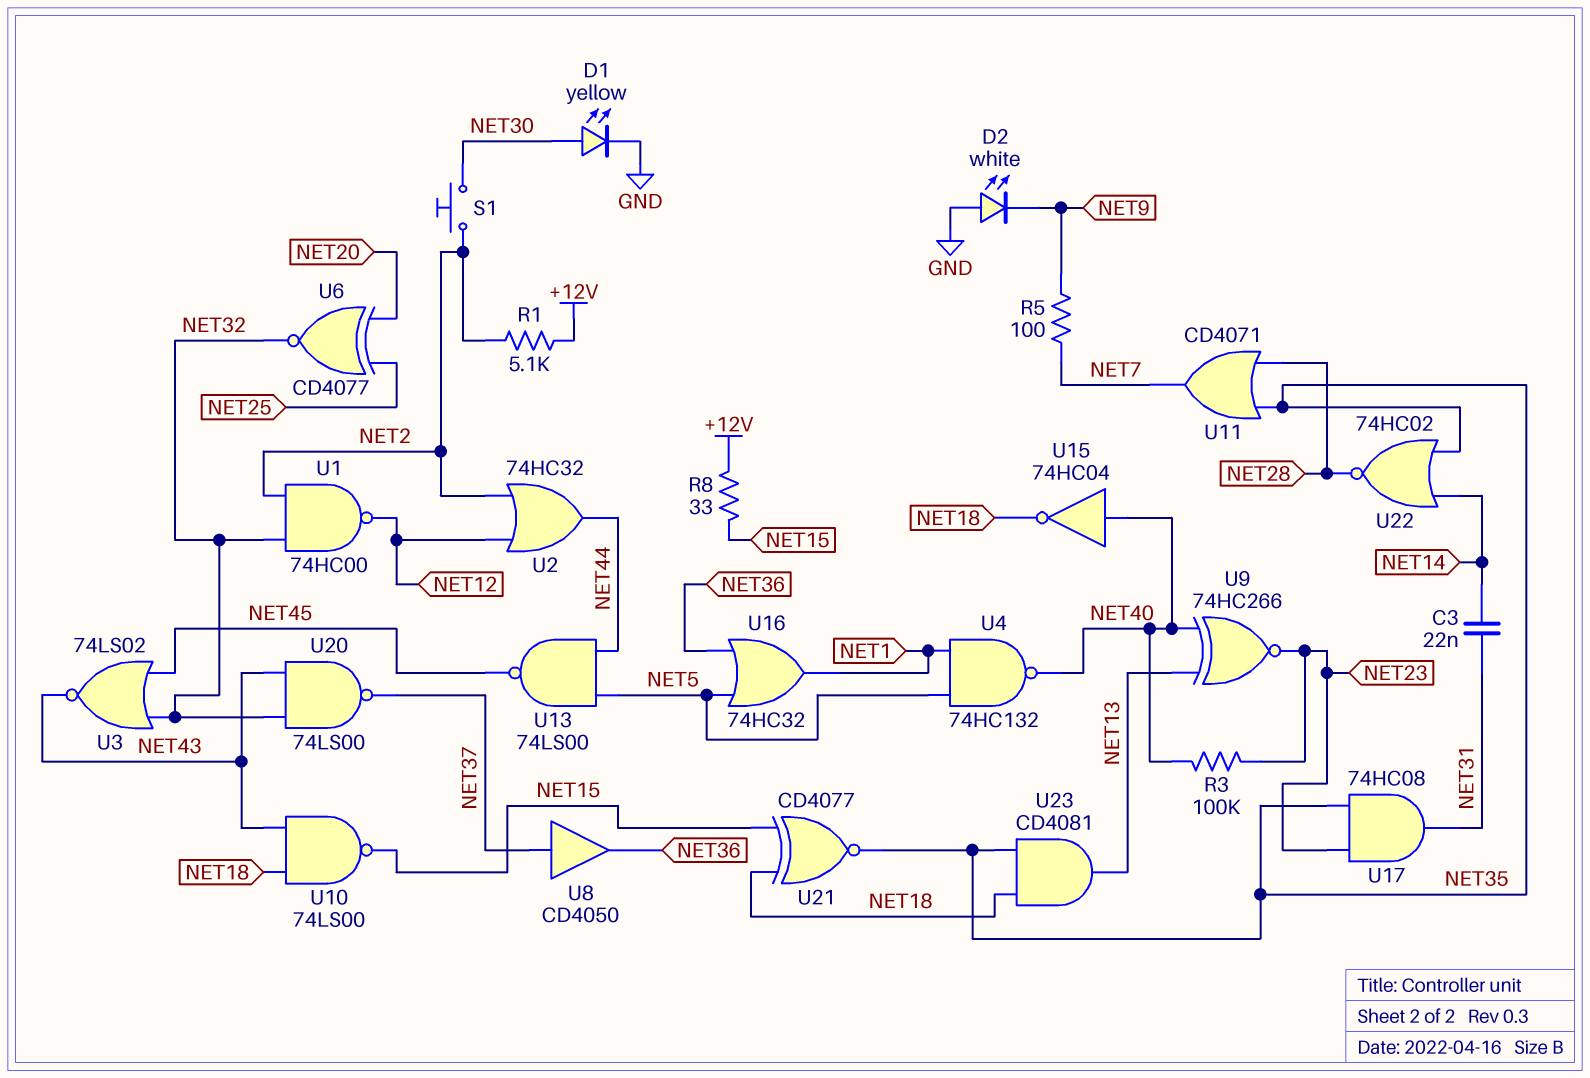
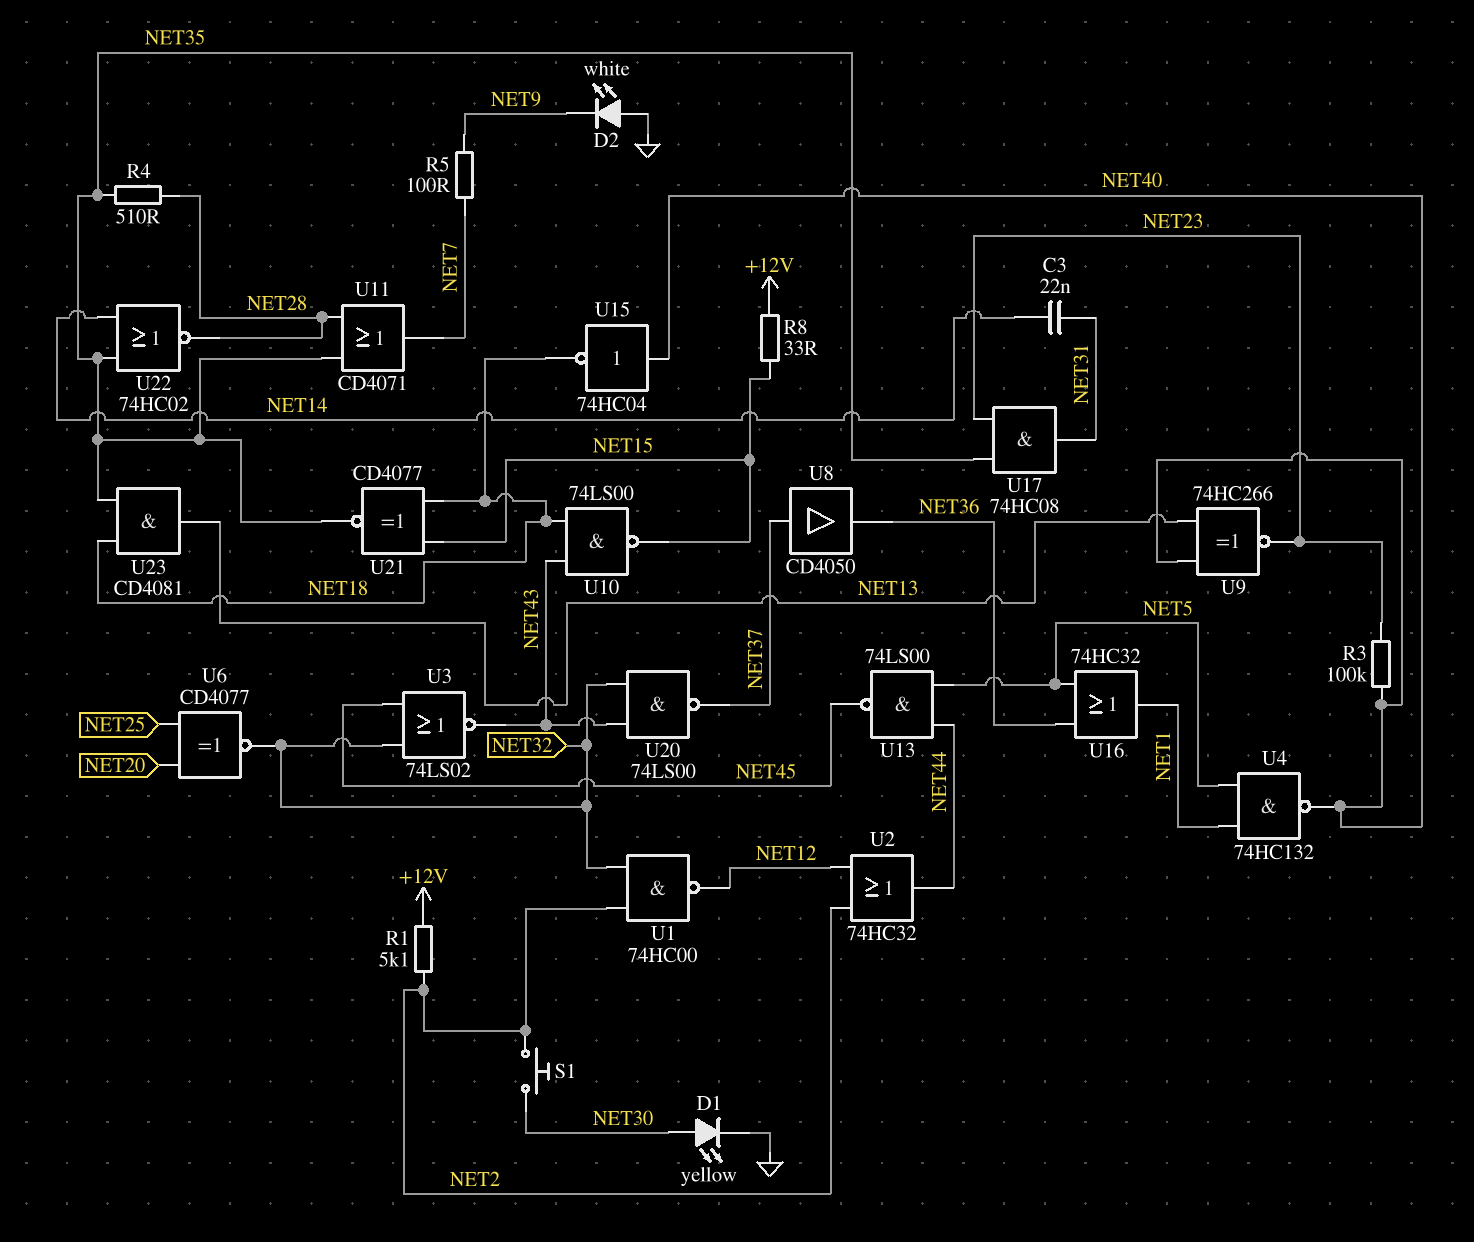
R4: none -> 510 (NET28, NET35)

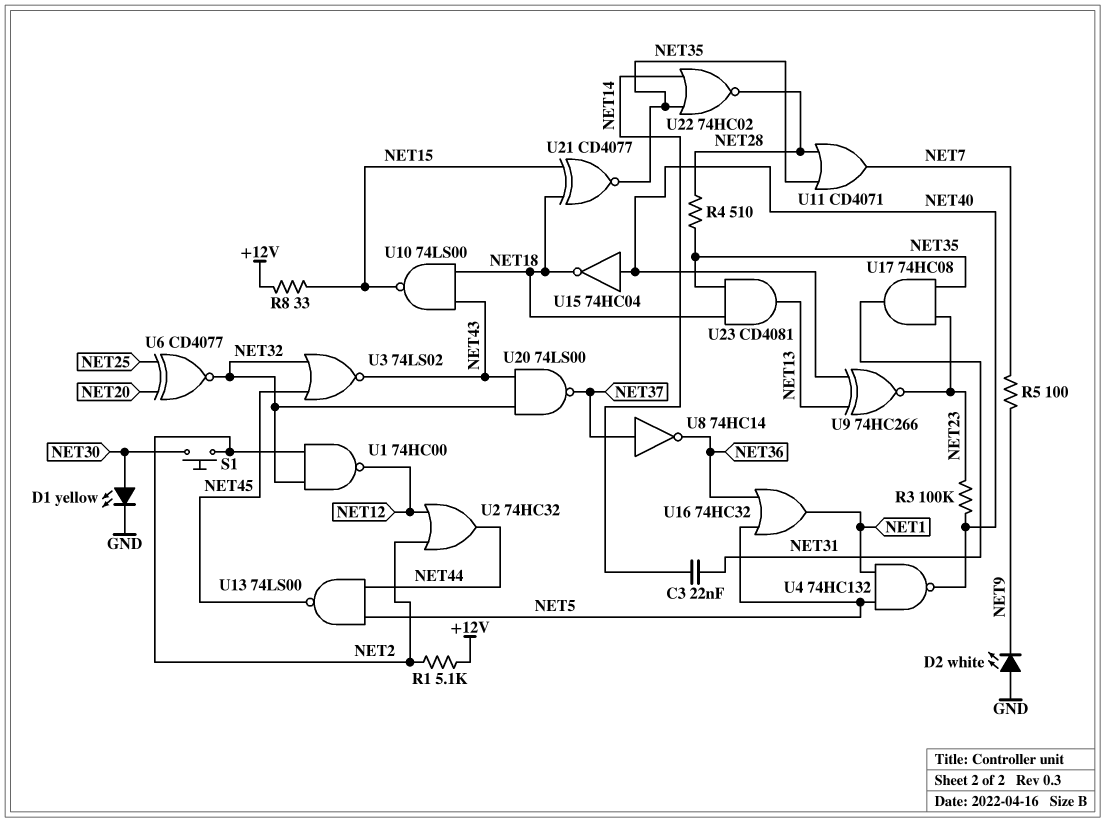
U8: buffer CD4050 (in NET37, out NET36) -> NOT 74HC14 (in NET37, out NET36)

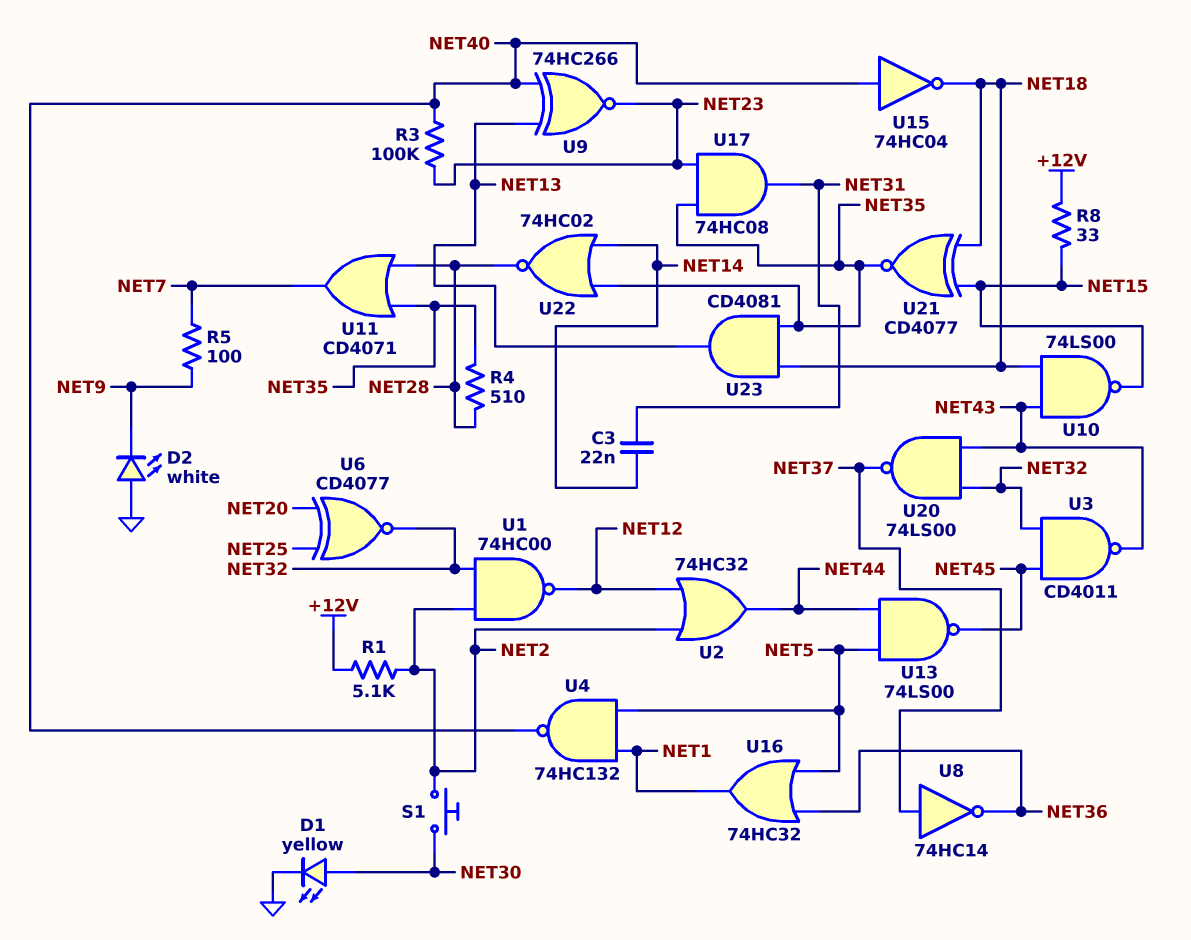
U3: NOR 74LS02 (in NET32, in NET45, out NET43) -> NAND CD4011 (in NET32, in NET45, out NET43)

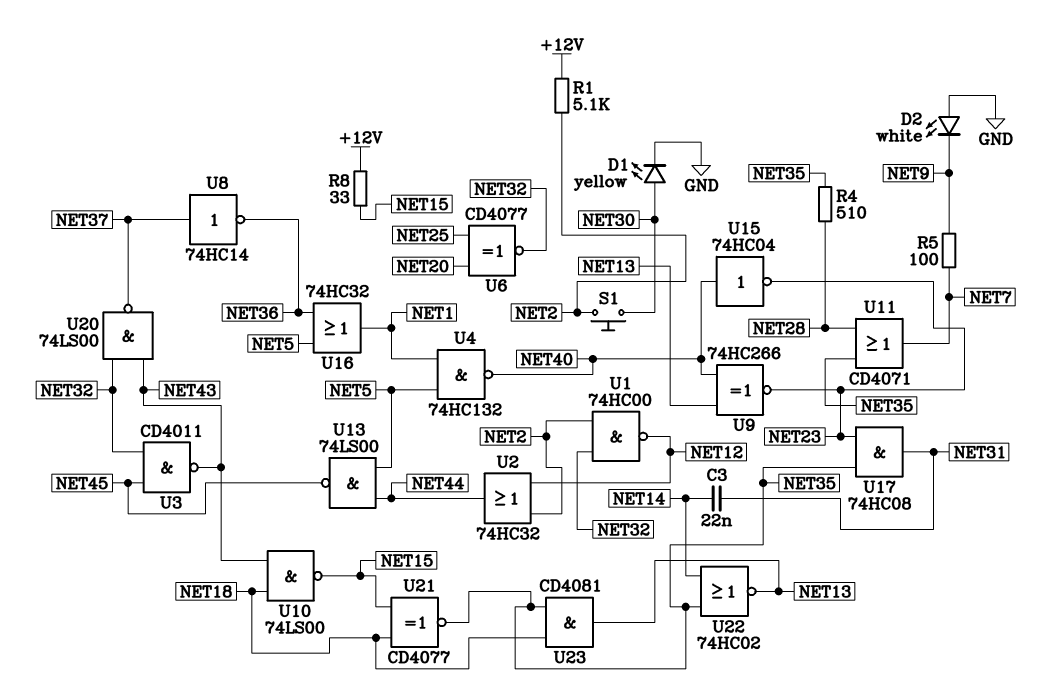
R3: 100k (NET23, NET40) -> none
U15: NOT 74HC04 (in NET40, out NET18) -> NOT 74HC04 (in NET40, out NET23)
U22: NOR 74HC02 (in NET14, in NET35, out NET28) -> NOR 74HC02 (in NET14, in NET35, out NET13)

::::::::

WHAT IS EXPECTED: Quote exactly, and only, the lines from the one containing "U8: buffer CD4050" through the last line of the records above, both included; leave out any pictures.

ANSWER FOR THE TASK:
U8: buffer CD4050 (in NET37, out NET36) -> NOT 74HC14 (in NET37, out NET36)

U3: NOR 74LS02 (in NET32, in NET45, out NET43) -> NAND CD4011 (in NET32, in NET45, out NET43)

R3: 100k (NET23, NET40) -> none
U15: NOT 74HC04 (in NET40, out NET18) -> NOT 74HC04 (in NET40, out NET23)
U22: NOR 74HC02 (in NET14, in NET35, out NET28) -> NOR 74HC02 (in NET14, in NET35, out NET13)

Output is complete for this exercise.